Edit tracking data
__________

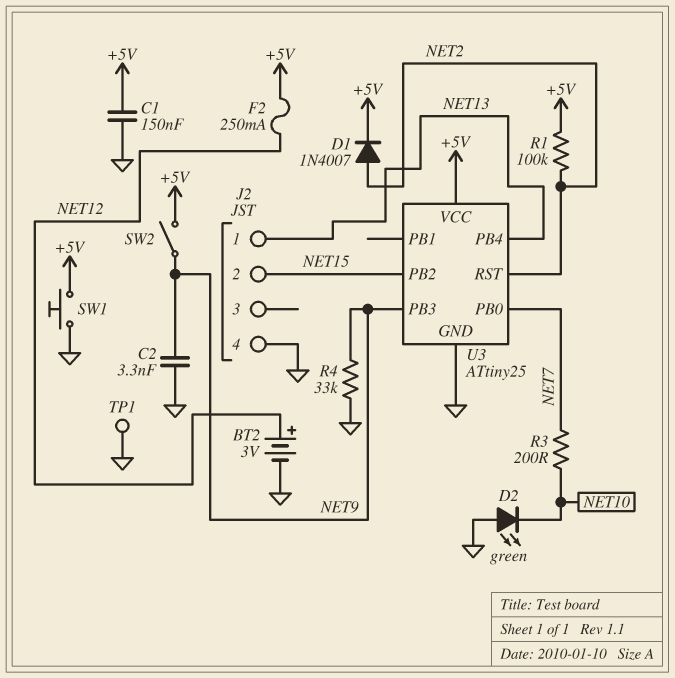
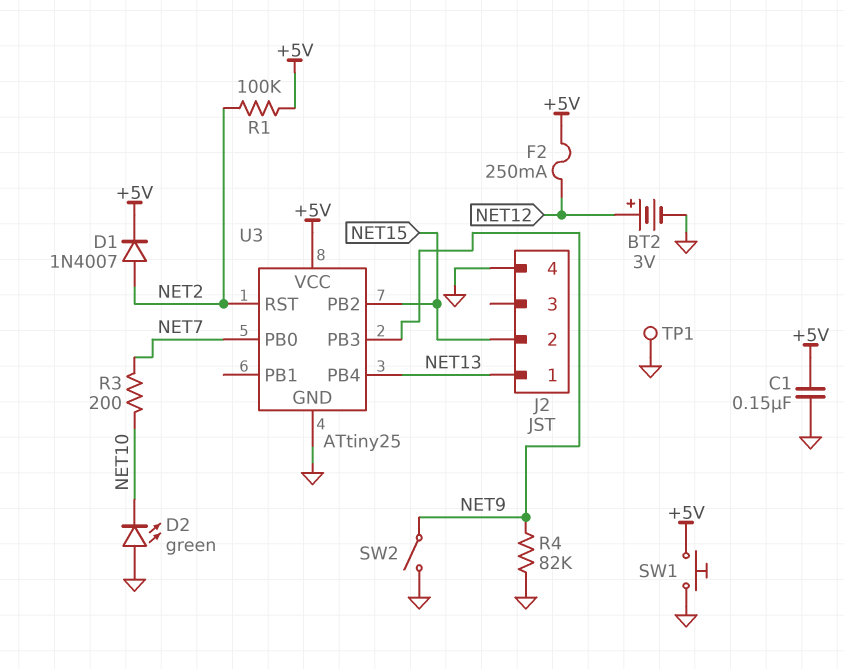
C2: 3.3nF (GND, NET9) -> none
R4: 33k (GND, NET9) -> 82k (GND, NET9)
SW2: switch (+5V, NET9) -> switch (GND, NET9)

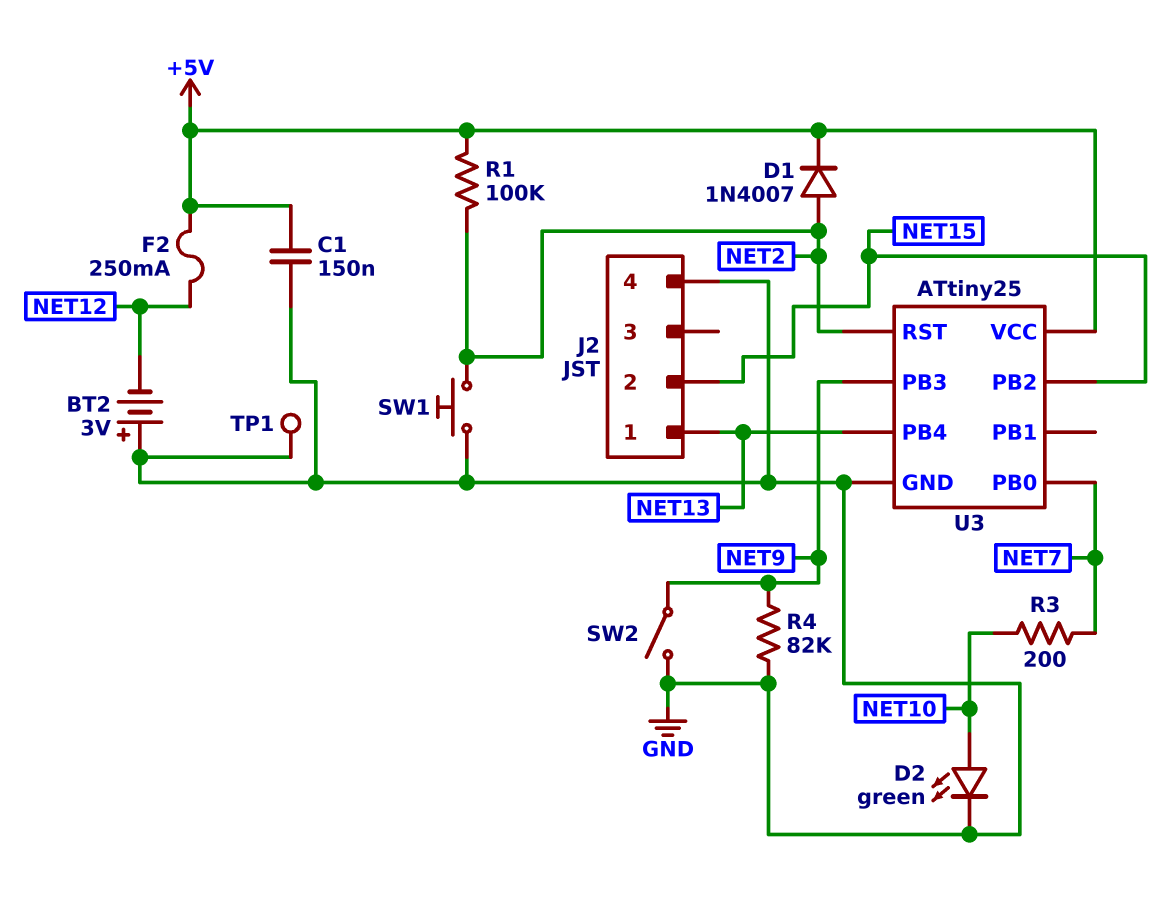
BT2: 3V (plus NET12, minus GND) -> 3V (plus GND, minus NET12)
D2: LED green (A GND, K NET10) -> LED green (A NET10, K GND)
SW1: button (+5V, GND) -> button (GND, NET2)

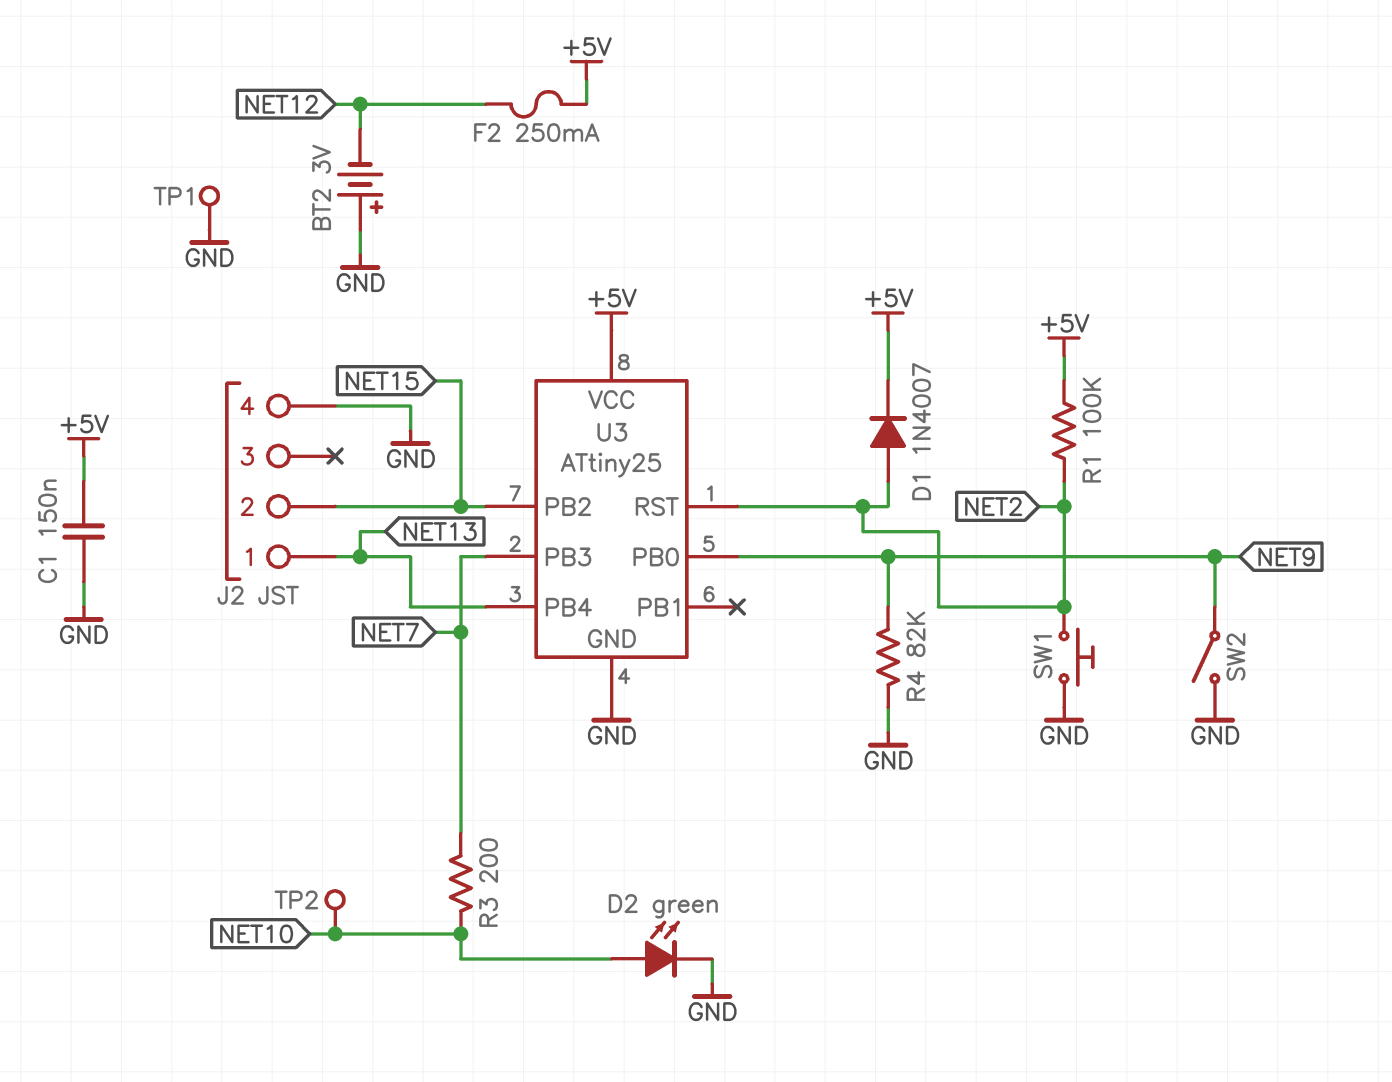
TP2: none -> test point (NET10)
U3 pin PB0: NET7 -> NET9
U3 pin PB3: NET9 -> NET7

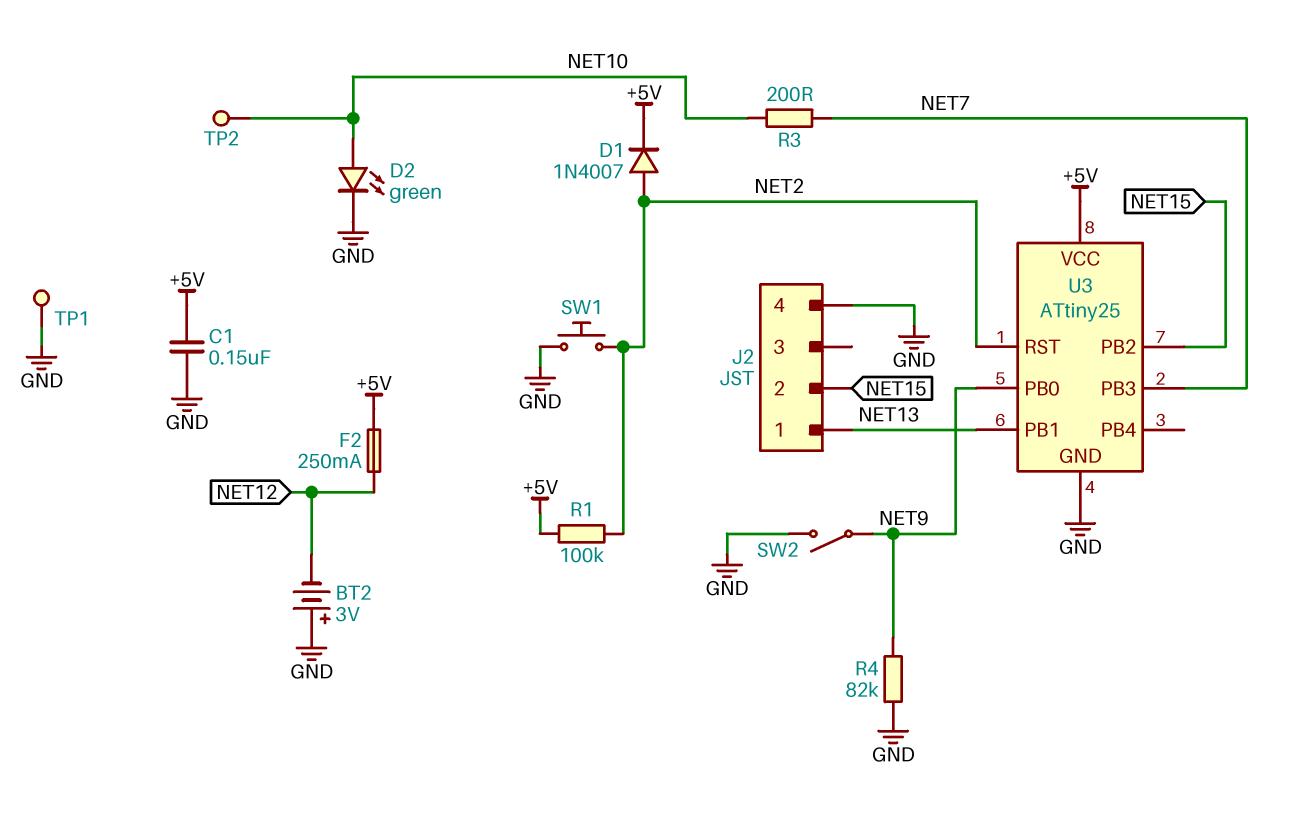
U3 pin PB1: none -> NET13
U3 pin PB4: NET13 -> none

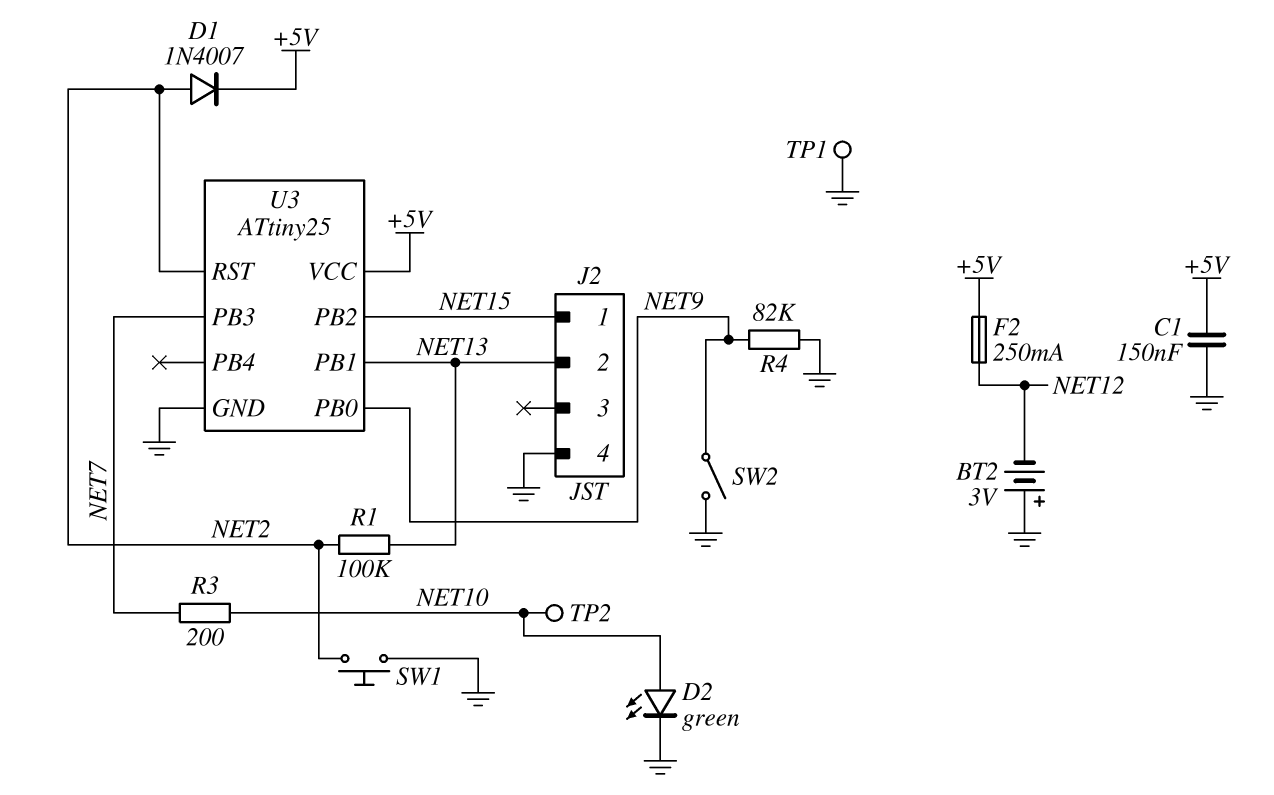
J2 pin 1: NET13 -> NET15
J2 pin 2: NET15 -> NET13
R1: 100k (+5V, NET2) -> 100k (NET2, NET13)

__________

TASK INSTRUCTIONS |
Your answer must be an exact repeat of all the records, minus the pictures.

WRITTEN ANSWER |
C2: 3.3nF (GND, NET9) -> none
R4: 33k (GND, NET9) -> 82k (GND, NET9)
SW2: switch (+5V, NET9) -> switch (GND, NET9)

BT2: 3V (plus NET12, minus GND) -> 3V (plus GND, minus NET12)
D2: LED green (A GND, K NET10) -> LED green (A NET10, K GND)
SW1: button (+5V, GND) -> button (GND, NET2)

TP2: none -> test point (NET10)
U3 pin PB0: NET7 -> NET9
U3 pin PB3: NET9 -> NET7

U3 pin PB1: none -> NET13
U3 pin PB4: NET13 -> none

J2 pin 1: NET13 -> NET15
J2 pin 2: NET15 -> NET13
R1: 100k (+5V, NET2) -> 100k (NET2, NET13)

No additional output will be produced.